_Requirement_
Only the number is needed: how many lines of the entries below contain the word "TRIG".

Collected data entries:
···
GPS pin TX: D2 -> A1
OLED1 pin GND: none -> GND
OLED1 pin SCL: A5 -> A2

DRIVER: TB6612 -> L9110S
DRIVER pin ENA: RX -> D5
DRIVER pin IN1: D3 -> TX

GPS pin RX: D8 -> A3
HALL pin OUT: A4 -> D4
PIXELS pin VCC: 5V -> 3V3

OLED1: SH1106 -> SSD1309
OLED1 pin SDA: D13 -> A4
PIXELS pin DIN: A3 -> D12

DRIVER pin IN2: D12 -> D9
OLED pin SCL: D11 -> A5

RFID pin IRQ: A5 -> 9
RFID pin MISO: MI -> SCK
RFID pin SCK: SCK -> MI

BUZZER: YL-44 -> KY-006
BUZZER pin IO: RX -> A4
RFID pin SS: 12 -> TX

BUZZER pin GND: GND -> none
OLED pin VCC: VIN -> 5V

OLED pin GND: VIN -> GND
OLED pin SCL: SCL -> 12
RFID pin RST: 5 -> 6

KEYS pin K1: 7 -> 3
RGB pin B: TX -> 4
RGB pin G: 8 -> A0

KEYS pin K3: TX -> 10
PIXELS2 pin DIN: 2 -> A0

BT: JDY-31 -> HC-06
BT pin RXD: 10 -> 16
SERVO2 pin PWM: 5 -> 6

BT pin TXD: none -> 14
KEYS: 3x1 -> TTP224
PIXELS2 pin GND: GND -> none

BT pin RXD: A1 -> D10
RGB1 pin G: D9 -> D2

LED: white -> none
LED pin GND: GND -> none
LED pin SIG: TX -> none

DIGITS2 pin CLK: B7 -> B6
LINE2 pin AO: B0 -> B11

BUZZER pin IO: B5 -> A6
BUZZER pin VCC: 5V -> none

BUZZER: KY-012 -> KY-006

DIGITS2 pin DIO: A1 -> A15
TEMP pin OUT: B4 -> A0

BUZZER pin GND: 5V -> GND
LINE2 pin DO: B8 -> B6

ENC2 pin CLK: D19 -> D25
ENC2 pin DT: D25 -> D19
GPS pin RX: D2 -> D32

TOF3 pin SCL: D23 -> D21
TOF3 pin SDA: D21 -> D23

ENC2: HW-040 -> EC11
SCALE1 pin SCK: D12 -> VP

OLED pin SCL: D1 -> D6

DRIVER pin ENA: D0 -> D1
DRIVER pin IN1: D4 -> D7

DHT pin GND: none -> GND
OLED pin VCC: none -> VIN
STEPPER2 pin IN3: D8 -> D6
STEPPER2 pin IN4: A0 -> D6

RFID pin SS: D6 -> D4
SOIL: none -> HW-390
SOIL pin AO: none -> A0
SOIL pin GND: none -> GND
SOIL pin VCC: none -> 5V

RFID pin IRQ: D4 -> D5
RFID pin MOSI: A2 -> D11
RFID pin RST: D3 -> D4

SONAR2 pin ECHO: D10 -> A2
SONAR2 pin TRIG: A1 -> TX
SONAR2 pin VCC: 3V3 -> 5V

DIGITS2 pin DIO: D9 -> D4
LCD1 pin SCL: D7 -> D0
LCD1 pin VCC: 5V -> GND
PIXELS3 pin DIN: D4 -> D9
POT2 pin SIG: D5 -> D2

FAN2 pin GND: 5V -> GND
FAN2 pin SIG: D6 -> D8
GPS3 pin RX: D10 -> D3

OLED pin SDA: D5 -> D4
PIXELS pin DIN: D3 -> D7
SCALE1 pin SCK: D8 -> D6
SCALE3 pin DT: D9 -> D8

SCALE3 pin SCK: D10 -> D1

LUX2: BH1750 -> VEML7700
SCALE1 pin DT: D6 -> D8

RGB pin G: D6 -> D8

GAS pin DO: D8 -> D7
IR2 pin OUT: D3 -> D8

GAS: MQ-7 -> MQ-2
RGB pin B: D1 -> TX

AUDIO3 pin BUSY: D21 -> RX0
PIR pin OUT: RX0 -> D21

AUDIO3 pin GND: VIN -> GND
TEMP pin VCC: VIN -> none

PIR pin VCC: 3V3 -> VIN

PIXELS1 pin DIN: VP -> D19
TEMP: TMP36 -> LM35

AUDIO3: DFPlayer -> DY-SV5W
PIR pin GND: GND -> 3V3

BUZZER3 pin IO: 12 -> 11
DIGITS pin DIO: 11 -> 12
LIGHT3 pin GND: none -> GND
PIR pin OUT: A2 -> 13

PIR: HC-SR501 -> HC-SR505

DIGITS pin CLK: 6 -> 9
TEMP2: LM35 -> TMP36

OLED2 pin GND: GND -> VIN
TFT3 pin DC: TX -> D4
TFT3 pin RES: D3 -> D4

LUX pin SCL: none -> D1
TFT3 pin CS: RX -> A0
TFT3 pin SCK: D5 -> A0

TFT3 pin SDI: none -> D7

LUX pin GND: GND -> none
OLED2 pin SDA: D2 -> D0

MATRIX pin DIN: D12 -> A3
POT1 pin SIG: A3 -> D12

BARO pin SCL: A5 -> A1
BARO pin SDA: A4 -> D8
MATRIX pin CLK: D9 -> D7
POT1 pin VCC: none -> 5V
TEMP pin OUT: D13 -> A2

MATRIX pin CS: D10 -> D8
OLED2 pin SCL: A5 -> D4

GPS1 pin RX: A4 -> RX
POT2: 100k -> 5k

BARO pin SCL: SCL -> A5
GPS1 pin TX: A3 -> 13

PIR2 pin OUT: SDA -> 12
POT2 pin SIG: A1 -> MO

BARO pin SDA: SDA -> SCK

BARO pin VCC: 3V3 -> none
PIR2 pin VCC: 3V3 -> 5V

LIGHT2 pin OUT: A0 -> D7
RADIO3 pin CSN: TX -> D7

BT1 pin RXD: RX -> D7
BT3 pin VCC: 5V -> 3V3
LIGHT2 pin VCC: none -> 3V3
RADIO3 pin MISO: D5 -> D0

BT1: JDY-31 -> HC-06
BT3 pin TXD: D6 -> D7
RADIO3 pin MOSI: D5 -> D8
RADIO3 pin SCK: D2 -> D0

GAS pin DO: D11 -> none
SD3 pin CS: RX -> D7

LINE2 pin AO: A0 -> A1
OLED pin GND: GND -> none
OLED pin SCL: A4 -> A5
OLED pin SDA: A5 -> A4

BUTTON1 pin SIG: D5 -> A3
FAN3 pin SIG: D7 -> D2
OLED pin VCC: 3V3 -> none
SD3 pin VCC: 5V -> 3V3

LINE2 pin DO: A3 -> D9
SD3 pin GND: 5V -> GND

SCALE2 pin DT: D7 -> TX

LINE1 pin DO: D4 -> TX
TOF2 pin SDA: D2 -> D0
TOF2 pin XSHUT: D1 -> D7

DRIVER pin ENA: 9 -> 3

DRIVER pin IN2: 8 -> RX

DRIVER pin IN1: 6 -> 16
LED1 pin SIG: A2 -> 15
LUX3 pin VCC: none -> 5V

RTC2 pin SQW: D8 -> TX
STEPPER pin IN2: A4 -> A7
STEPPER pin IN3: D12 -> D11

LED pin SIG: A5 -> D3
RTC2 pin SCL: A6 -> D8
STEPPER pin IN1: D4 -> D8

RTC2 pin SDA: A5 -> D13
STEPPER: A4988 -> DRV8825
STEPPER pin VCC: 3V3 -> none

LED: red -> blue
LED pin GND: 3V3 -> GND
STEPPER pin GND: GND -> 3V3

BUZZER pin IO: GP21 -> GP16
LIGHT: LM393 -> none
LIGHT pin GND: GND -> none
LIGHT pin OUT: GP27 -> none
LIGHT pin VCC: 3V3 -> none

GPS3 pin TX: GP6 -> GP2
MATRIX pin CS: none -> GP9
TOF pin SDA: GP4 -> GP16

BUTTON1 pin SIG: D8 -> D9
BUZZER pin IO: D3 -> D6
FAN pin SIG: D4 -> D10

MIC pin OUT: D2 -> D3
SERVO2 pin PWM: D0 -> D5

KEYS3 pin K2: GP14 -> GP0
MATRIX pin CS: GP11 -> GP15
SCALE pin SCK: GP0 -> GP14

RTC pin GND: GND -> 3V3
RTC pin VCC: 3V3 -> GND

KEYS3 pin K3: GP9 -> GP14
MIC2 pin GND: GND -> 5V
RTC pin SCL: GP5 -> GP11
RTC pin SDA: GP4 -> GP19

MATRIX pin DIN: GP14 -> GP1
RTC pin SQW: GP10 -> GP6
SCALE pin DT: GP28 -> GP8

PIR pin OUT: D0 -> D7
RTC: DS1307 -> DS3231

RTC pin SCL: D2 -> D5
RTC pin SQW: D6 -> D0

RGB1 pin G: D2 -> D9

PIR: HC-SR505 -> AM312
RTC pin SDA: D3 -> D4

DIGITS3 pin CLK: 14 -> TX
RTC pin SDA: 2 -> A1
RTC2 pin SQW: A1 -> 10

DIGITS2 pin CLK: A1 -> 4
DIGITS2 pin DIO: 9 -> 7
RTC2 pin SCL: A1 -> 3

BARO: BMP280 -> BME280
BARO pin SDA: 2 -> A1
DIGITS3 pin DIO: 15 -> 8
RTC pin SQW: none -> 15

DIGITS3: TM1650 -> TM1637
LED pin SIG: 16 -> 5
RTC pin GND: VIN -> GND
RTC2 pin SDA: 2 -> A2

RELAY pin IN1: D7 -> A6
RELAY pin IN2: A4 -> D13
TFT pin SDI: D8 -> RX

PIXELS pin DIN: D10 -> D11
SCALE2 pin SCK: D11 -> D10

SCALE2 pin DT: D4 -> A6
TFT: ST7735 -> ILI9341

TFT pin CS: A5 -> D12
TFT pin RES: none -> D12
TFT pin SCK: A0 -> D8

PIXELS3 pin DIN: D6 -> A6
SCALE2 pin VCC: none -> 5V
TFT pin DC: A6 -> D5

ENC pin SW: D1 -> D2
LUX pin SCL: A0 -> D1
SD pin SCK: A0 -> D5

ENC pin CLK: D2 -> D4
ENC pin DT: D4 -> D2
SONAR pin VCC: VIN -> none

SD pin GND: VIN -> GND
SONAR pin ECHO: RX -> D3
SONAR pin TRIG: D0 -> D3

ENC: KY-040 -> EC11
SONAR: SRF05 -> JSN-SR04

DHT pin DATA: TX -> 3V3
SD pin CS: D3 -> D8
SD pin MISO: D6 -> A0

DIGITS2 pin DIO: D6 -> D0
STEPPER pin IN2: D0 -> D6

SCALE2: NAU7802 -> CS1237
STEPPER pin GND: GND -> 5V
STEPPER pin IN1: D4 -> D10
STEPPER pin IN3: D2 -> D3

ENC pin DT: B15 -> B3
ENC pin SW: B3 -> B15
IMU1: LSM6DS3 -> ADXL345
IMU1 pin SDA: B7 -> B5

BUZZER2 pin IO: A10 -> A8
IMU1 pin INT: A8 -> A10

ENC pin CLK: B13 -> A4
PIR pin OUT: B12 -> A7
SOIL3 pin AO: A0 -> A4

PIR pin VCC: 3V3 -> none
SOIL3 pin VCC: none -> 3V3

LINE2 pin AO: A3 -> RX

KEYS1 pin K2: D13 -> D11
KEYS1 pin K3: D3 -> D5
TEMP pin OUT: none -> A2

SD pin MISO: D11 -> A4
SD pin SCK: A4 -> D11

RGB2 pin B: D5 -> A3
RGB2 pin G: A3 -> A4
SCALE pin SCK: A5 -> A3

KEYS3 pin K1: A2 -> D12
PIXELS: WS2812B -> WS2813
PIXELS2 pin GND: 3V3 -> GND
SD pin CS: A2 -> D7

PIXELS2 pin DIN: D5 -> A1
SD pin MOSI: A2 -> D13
···
_Answer to this exercise_
2